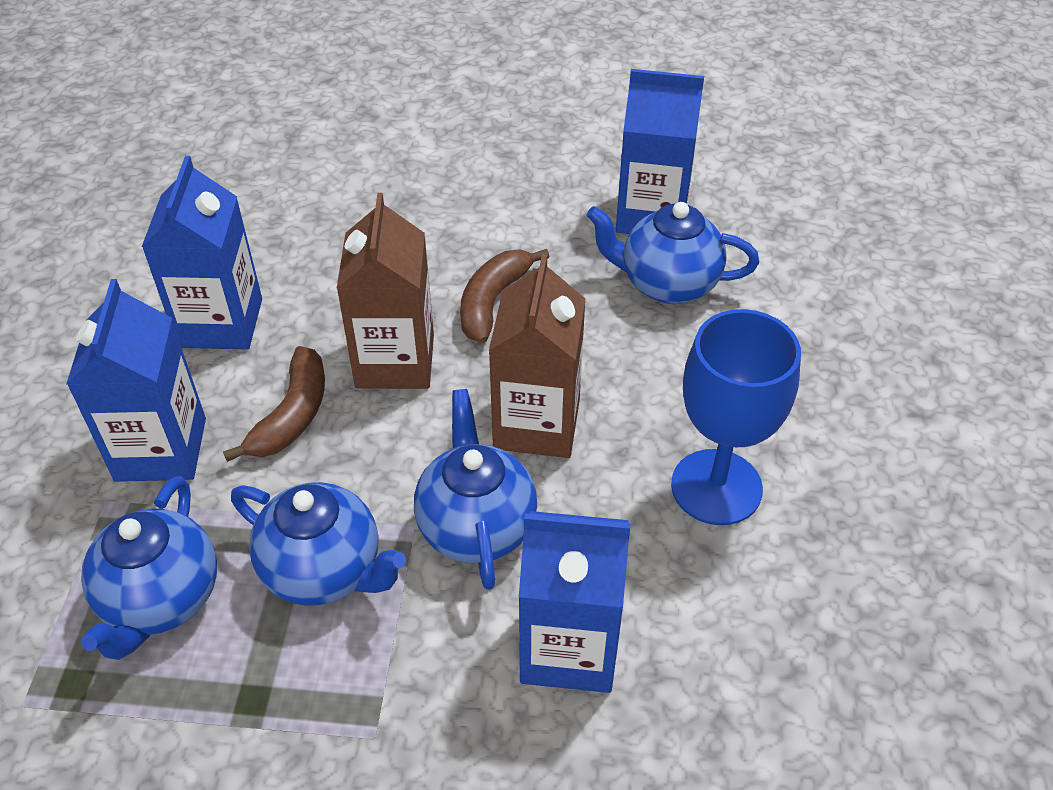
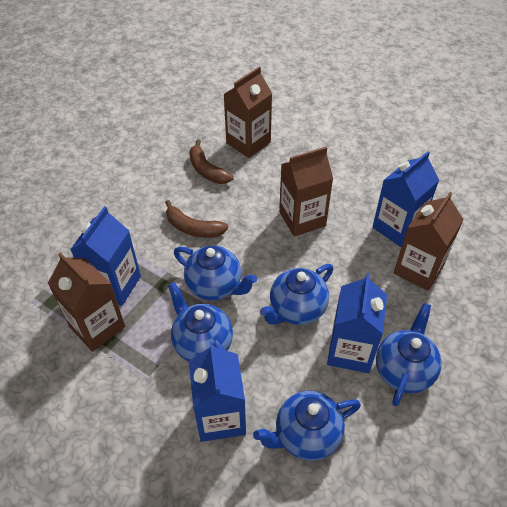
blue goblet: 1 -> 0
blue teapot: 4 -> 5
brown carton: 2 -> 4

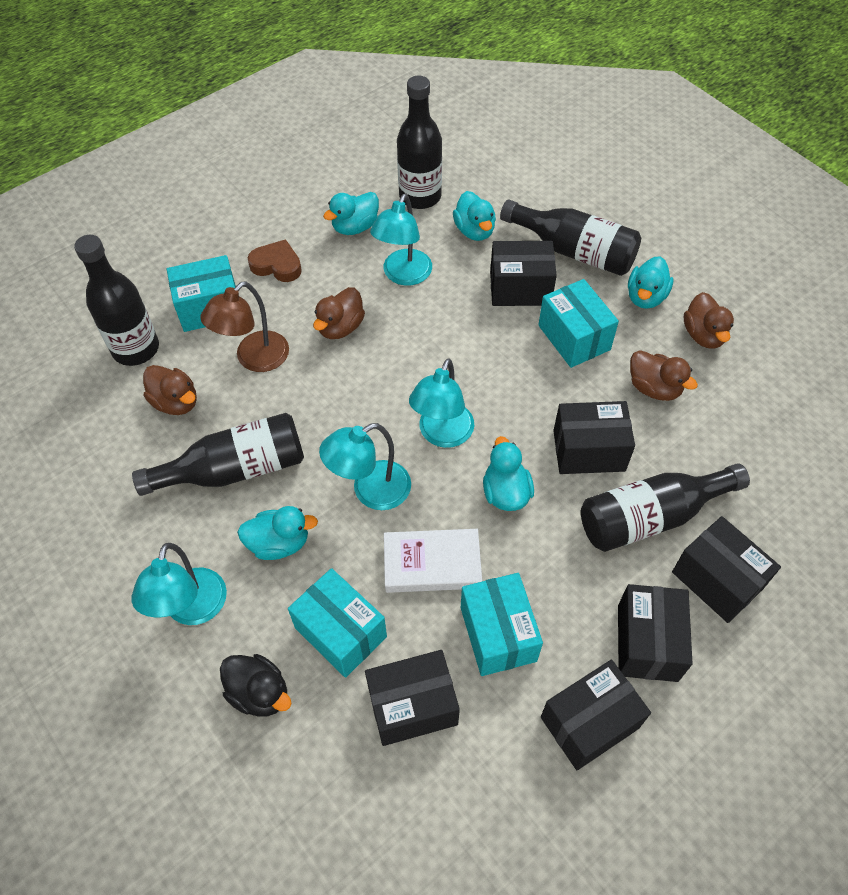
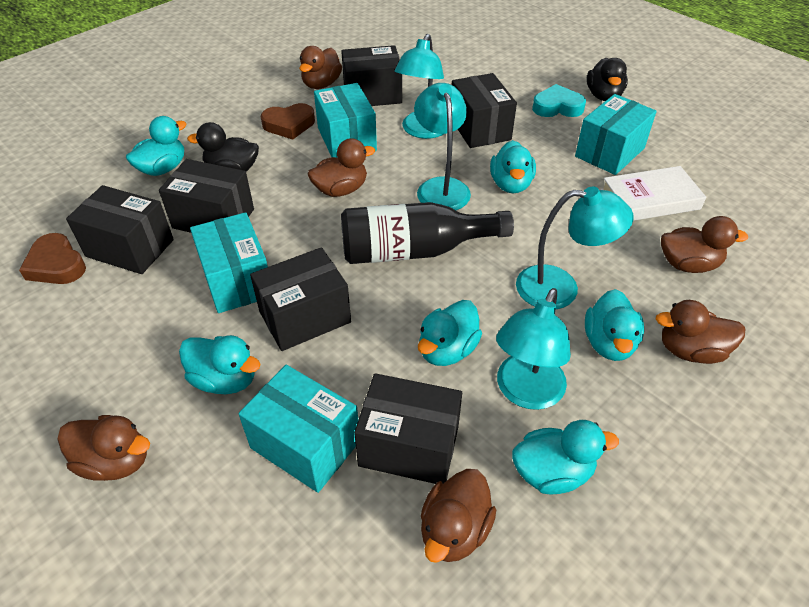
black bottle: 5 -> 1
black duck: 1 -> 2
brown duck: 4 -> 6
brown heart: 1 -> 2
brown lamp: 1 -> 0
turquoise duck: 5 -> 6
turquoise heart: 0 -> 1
..............................
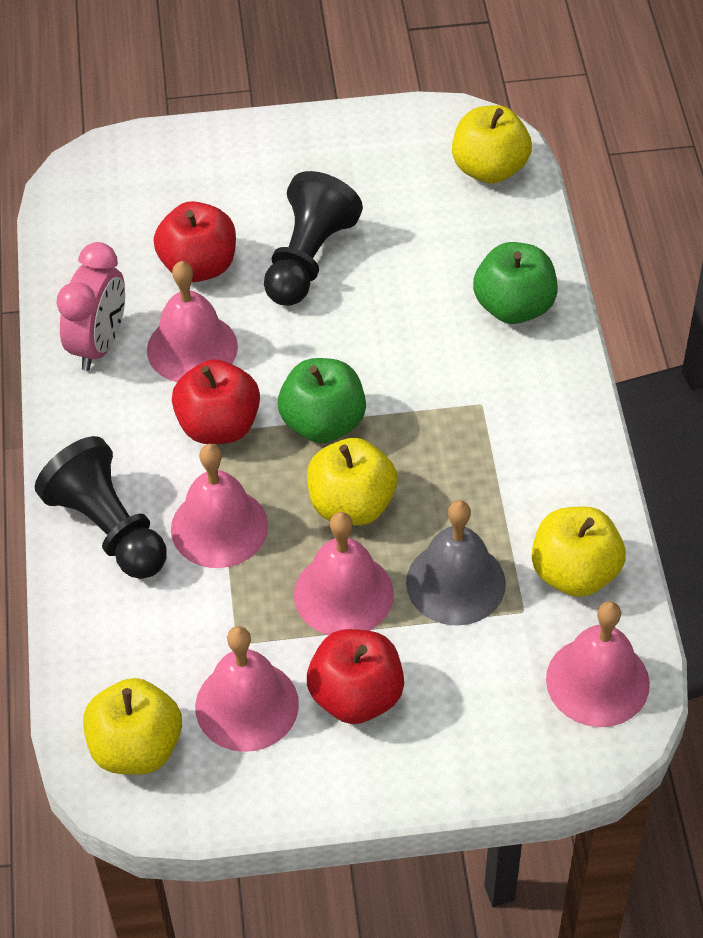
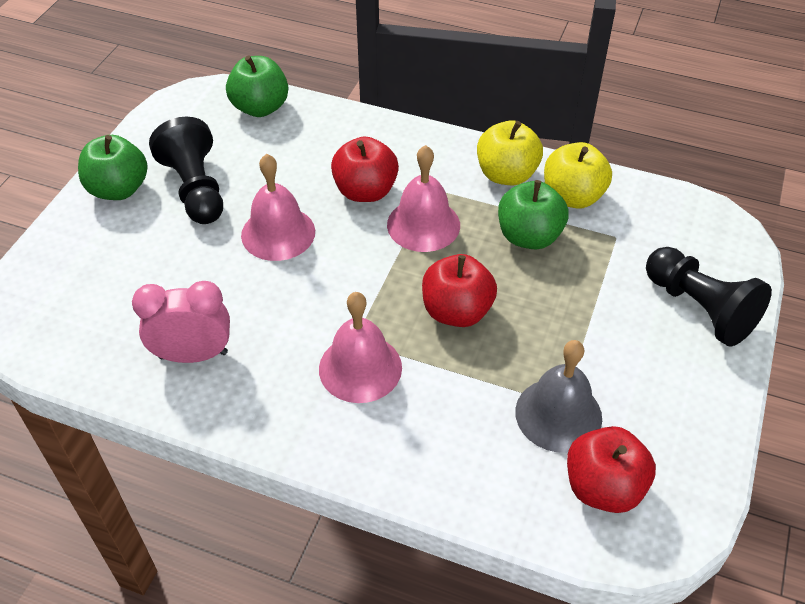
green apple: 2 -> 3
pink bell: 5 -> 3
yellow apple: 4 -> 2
..............................
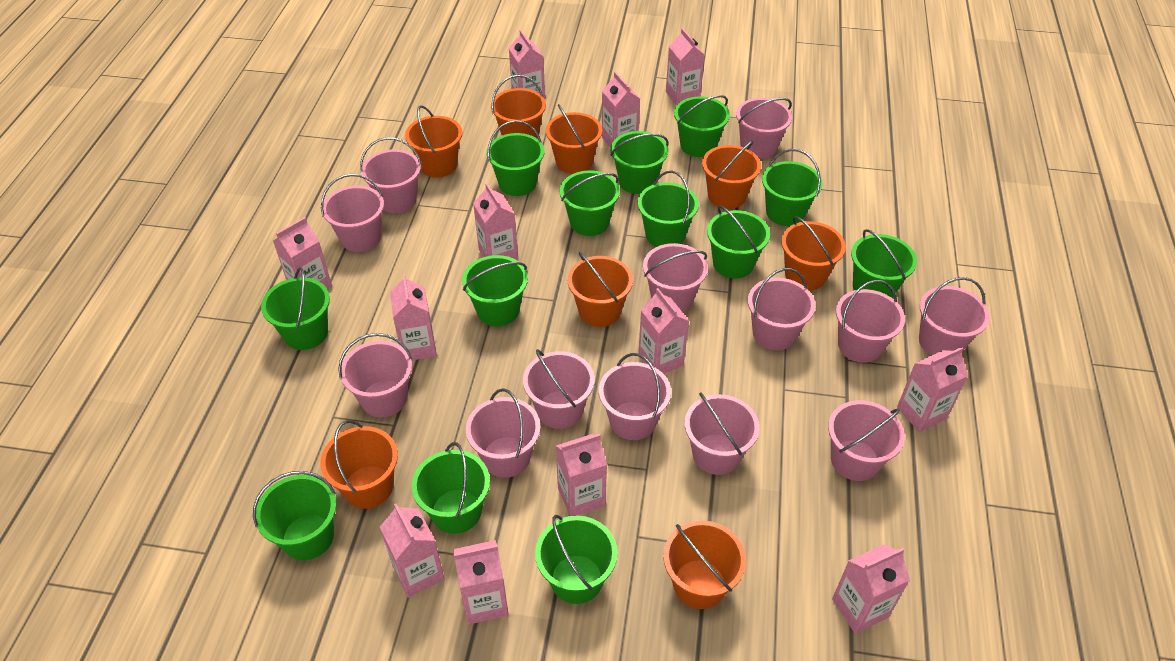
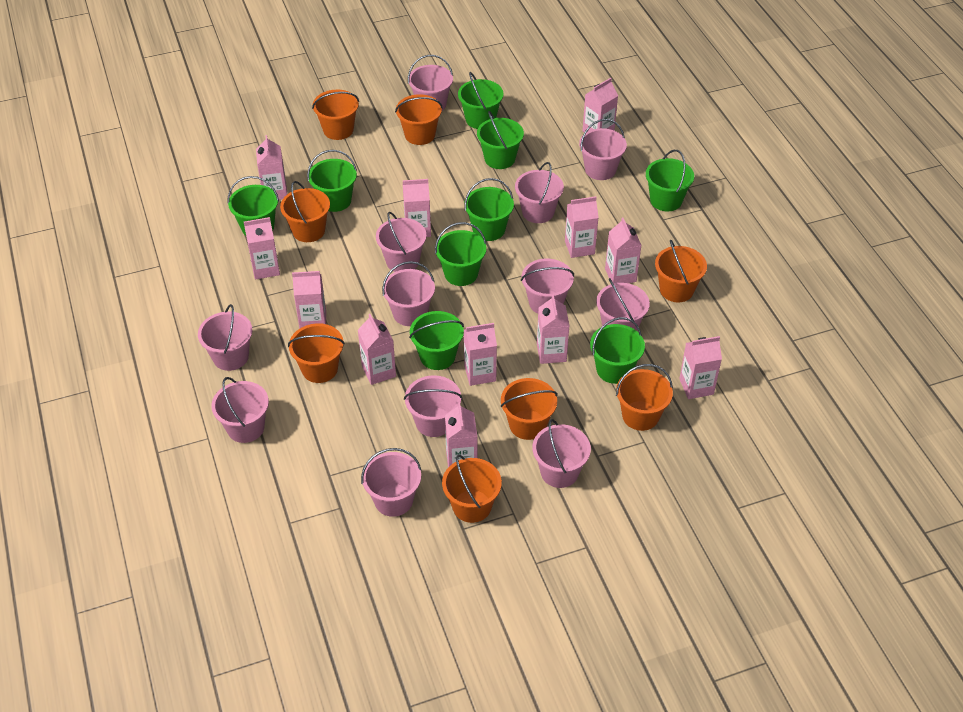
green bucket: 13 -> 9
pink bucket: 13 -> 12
..............................
- Instructions for the task -
Would you copy the lines above exactly, starting with the one that has "blue goblet: 1 -> 0" and ending with the one that has "turquoise heart: 0 -> 1", both included, without the pictures?

- Answer box -
blue goblet: 1 -> 0
blue teapot: 4 -> 5
brown carton: 2 -> 4

black bottle: 5 -> 1
black duck: 1 -> 2
brown duck: 4 -> 6
brown heart: 1 -> 2
brown lamp: 1 -> 0
turquoise duck: 5 -> 6
turquoise heart: 0 -> 1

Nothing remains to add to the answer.